• _Task directions_:
Give the data again exactly, stopping after the "yellow brick F3" line.

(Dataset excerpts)
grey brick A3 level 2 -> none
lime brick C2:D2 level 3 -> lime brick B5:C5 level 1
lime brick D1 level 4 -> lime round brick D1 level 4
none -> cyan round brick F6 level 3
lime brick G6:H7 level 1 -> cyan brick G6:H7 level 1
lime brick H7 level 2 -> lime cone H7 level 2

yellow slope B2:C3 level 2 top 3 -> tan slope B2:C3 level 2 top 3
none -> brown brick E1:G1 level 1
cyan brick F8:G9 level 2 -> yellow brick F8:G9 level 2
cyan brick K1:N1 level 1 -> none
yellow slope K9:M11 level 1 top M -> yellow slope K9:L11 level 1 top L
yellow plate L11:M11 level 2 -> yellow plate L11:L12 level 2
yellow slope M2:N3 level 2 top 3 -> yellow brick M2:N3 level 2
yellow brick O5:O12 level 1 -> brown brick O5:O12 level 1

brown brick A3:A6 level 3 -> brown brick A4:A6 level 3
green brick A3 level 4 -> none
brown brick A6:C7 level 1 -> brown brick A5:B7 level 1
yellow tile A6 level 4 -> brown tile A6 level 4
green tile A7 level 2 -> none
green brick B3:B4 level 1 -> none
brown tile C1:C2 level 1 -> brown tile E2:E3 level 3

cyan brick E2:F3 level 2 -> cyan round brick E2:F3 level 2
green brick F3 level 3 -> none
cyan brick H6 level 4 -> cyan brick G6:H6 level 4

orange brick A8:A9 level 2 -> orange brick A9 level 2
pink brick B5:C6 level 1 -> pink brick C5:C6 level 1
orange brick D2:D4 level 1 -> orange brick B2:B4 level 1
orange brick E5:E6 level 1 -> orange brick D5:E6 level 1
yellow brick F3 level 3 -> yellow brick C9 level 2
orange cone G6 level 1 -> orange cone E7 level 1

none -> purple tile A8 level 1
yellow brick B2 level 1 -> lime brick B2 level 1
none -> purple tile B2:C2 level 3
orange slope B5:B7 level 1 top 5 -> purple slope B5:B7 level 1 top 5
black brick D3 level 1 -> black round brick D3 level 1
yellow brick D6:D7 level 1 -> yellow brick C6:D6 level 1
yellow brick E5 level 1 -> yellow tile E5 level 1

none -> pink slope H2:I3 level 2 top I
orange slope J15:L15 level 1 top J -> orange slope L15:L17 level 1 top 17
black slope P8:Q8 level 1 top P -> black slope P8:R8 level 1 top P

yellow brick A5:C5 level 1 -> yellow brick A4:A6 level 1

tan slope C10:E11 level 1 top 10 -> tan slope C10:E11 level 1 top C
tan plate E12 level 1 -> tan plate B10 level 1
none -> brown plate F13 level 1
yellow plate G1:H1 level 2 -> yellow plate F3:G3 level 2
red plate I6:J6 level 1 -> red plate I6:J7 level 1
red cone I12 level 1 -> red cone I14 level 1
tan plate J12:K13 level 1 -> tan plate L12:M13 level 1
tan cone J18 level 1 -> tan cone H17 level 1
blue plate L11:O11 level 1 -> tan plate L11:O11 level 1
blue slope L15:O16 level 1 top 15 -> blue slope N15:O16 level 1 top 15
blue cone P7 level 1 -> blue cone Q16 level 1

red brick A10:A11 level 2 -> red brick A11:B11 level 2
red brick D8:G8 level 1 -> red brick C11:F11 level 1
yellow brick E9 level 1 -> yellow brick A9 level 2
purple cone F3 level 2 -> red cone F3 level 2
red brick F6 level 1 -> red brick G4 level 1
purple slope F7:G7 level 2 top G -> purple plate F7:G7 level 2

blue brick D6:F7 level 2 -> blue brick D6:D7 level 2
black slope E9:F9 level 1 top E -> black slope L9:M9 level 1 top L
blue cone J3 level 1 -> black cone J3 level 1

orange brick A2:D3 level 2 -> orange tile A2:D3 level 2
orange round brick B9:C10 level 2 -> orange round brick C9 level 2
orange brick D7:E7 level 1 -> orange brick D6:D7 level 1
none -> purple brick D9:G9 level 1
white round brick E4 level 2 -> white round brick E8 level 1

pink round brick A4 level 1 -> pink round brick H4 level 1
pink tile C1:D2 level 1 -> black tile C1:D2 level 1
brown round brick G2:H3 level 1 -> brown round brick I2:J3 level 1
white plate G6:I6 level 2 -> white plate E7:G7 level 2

• _The completed task_:
grey brick A3 level 2 -> none
lime brick C2:D2 level 3 -> lime brick B5:C5 level 1
lime brick D1 level 4 -> lime round brick D1 level 4
none -> cyan round brick F6 level 3
lime brick G6:H7 level 1 -> cyan brick G6:H7 level 1
lime brick H7 level 2 -> lime cone H7 level 2

yellow slope B2:C3 level 2 top 3 -> tan slope B2:C3 level 2 top 3
none -> brown brick E1:G1 level 1
cyan brick F8:G9 level 2 -> yellow brick F8:G9 level 2
cyan brick K1:N1 level 1 -> none
yellow slope K9:M11 level 1 top M -> yellow slope K9:L11 level 1 top L
yellow plate L11:M11 level 2 -> yellow plate L11:L12 level 2
yellow slope M2:N3 level 2 top 3 -> yellow brick M2:N3 level 2
yellow brick O5:O12 level 1 -> brown brick O5:O12 level 1

brown brick A3:A6 level 3 -> brown brick A4:A6 level 3
green brick A3 level 4 -> none
brown brick A6:C7 level 1 -> brown brick A5:B7 level 1
yellow tile A6 level 4 -> brown tile A6 level 4
green tile A7 level 2 -> none
green brick B3:B4 level 1 -> none
brown tile C1:C2 level 1 -> brown tile E2:E3 level 3

cyan brick E2:F3 level 2 -> cyan round brick E2:F3 level 2
green brick F3 level 3 -> none
cyan brick H6 level 4 -> cyan brick G6:H6 level 4

orange brick A8:A9 level 2 -> orange brick A9 level 2
pink brick B5:C6 level 1 -> pink brick C5:C6 level 1
orange brick D2:D4 level 1 -> orange brick B2:B4 level 1
orange brick E5:E6 level 1 -> orange brick D5:E6 level 1
yellow brick F3 level 3 -> yellow brick C9 level 2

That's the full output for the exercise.